▶ About this exercise
Lines to return, exactly: from the line with "black 1x1 cone [264,354,302,412]" to the line with "black 1x2 brick [380,155,456,250]" in the entries below, both included.

▶ Information provided
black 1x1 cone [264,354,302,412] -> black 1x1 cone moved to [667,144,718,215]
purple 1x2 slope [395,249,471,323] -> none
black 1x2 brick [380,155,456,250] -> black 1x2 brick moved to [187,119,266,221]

--

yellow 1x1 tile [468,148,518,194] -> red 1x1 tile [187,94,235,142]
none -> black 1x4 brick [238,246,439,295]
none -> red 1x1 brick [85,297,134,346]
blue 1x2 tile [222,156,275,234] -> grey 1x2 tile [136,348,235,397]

* * *

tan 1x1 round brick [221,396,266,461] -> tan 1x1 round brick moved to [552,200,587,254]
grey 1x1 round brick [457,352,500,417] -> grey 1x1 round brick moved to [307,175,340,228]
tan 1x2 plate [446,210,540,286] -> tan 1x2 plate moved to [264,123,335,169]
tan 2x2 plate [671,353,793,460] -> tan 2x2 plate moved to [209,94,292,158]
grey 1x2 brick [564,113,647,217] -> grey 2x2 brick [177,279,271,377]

▶ Exercise solution
black 1x1 cone [264,354,302,412] -> black 1x1 cone moved to [667,144,718,215]
purple 1x2 slope [395,249,471,323] -> none
black 1x2 brick [380,155,456,250] -> black 1x2 brick moved to [187,119,266,221]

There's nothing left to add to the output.